Data excerpts:
########################################
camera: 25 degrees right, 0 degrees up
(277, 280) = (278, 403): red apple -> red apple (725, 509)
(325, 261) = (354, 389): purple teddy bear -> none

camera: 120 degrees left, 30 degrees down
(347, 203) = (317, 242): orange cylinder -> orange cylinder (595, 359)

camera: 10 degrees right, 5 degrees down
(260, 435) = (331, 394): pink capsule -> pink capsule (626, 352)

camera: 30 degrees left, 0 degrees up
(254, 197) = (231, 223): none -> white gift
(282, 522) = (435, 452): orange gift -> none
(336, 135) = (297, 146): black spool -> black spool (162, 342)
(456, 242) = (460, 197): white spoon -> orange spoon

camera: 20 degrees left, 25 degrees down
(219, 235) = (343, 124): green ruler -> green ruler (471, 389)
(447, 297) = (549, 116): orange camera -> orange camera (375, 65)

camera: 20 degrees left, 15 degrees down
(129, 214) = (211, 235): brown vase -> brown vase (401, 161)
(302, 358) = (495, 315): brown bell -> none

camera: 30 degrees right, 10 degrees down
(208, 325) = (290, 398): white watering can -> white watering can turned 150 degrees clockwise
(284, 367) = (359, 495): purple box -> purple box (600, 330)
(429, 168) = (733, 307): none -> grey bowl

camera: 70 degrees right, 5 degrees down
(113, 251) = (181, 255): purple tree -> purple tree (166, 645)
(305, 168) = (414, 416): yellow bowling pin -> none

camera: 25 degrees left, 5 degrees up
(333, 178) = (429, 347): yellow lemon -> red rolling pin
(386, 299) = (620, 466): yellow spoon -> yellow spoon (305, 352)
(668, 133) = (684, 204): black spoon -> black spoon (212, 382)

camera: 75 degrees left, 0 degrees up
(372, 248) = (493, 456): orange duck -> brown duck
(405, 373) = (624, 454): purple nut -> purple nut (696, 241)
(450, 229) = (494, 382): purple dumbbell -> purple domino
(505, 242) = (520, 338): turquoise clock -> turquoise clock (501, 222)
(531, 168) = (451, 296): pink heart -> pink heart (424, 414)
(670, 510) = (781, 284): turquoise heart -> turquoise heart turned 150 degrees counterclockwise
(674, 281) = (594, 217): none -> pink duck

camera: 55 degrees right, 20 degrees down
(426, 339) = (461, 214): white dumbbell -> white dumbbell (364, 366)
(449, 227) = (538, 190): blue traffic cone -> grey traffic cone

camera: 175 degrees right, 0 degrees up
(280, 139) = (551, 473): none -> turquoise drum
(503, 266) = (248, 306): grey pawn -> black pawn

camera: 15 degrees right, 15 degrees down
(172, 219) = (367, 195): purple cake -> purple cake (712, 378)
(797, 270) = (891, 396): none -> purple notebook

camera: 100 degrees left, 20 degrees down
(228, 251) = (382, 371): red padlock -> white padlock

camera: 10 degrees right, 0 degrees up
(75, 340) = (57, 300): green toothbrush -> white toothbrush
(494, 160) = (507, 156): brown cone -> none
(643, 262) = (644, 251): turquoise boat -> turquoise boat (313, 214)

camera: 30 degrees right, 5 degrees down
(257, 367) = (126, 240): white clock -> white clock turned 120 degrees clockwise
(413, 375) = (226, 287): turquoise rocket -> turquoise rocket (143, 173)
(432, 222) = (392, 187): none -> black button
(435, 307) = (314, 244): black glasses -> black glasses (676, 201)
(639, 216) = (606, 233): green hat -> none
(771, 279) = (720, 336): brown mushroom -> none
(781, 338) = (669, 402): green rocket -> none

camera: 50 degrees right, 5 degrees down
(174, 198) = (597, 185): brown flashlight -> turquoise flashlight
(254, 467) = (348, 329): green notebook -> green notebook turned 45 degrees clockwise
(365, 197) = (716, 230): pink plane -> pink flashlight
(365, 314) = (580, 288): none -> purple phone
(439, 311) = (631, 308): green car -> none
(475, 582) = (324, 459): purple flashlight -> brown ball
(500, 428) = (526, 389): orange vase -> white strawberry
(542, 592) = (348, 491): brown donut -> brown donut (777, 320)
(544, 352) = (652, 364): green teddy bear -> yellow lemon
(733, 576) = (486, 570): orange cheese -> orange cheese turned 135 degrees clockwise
########################################
§ EXERCISE
Nothing in the records may be left out; reproduce them exactly.

§ PROBLEM SOLUTION
camera: 25 degrees right, 0 degrees up
(277, 280) = (278, 403): red apple -> red apple (725, 509)
(325, 261) = (354, 389): purple teddy bear -> none

camera: 120 degrees left, 30 degrees down
(347, 203) = (317, 242): orange cylinder -> orange cylinder (595, 359)

camera: 10 degrees right, 5 degrees down
(260, 435) = (331, 394): pink capsule -> pink capsule (626, 352)

camera: 30 degrees left, 0 degrees up
(254, 197) = (231, 223): none -> white gift
(282, 522) = (435, 452): orange gift -> none
(336, 135) = (297, 146): black spool -> black spool (162, 342)
(456, 242) = (460, 197): white spoon -> orange spoon

camera: 20 degrees left, 25 degrees down
(219, 235) = (343, 124): green ruler -> green ruler (471, 389)
(447, 297) = (549, 116): orange camera -> orange camera (375, 65)

camera: 20 degrees left, 15 degrees down
(129, 214) = (211, 235): brown vase -> brown vase (401, 161)
(302, 358) = (495, 315): brown bell -> none

camera: 30 degrees right, 10 degrees down
(208, 325) = (290, 398): white watering can -> white watering can turned 150 degrees clockwise
(284, 367) = (359, 495): purple box -> purple box (600, 330)
(429, 168) = (733, 307): none -> grey bowl

camera: 70 degrees right, 5 degrees down
(113, 251) = (181, 255): purple tree -> purple tree (166, 645)
(305, 168) = (414, 416): yellow bowling pin -> none

camera: 25 degrees left, 5 degrees up
(333, 178) = (429, 347): yellow lemon -> red rolling pin
(386, 299) = (620, 466): yellow spoon -> yellow spoon (305, 352)
(668, 133) = (684, 204): black spoon -> black spoon (212, 382)

camera: 75 degrees left, 0 degrees up
(372, 248) = (493, 456): orange duck -> brown duck
(405, 373) = (624, 454): purple nut -> purple nut (696, 241)
(450, 229) = (494, 382): purple dumbbell -> purple domino
(505, 242) = (520, 338): turquoise clock -> turquoise clock (501, 222)
(531, 168) = (451, 296): pink heart -> pink heart (424, 414)
(670, 510) = (781, 284): turquoise heart -> turquoise heart turned 150 degrees counterclockwise
(674, 281) = (594, 217): none -> pink duck

camera: 55 degrees right, 20 degrees down
(426, 339) = (461, 214): white dumbbell -> white dumbbell (364, 366)
(449, 227) = (538, 190): blue traffic cone -> grey traffic cone

camera: 175 degrees right, 0 degrees up
(280, 139) = (551, 473): none -> turquoise drum
(503, 266) = (248, 306): grey pawn -> black pawn

camera: 15 degrees right, 15 degrees down
(172, 219) = (367, 195): purple cake -> purple cake (712, 378)
(797, 270) = (891, 396): none -> purple notebook

camera: 100 degrees left, 20 degrees down
(228, 251) = (382, 371): red padlock -> white padlock

camera: 10 degrees right, 0 degrees up
(75, 340) = (57, 300): green toothbrush -> white toothbrush
(494, 160) = (507, 156): brown cone -> none
(643, 262) = (644, 251): turquoise boat -> turquoise boat (313, 214)

camera: 30 degrees right, 5 degrees down
(257, 367) = (126, 240): white clock -> white clock turned 120 degrees clockwise
(413, 375) = (226, 287): turquoise rocket -> turquoise rocket (143, 173)
(432, 222) = (392, 187): none -> black button
(435, 307) = (314, 244): black glasses -> black glasses (676, 201)
(639, 216) = (606, 233): green hat -> none
(771, 279) = (720, 336): brown mushroom -> none
(781, 338) = (669, 402): green rocket -> none

camera: 50 degrees right, 5 degrees down
(174, 198) = (597, 185): brown flashlight -> turquoise flashlight
(254, 467) = (348, 329): green notebook -> green notebook turned 45 degrees clockwise
(365, 197) = (716, 230): pink plane -> pink flashlight
(365, 314) = (580, 288): none -> purple phone
(439, 311) = (631, 308): green car -> none
(475, 582) = (324, 459): purple flashlight -> brown ball
(500, 428) = (526, 389): orange vase -> white strawberry
(542, 592) = (348, 491): brown donut -> brown donut (777, 320)
(544, 352) = (652, 364): green teddy bear -> yellow lemon
(733, 576) = (486, 570): orange cheese -> orange cheese turned 135 degrees clockwise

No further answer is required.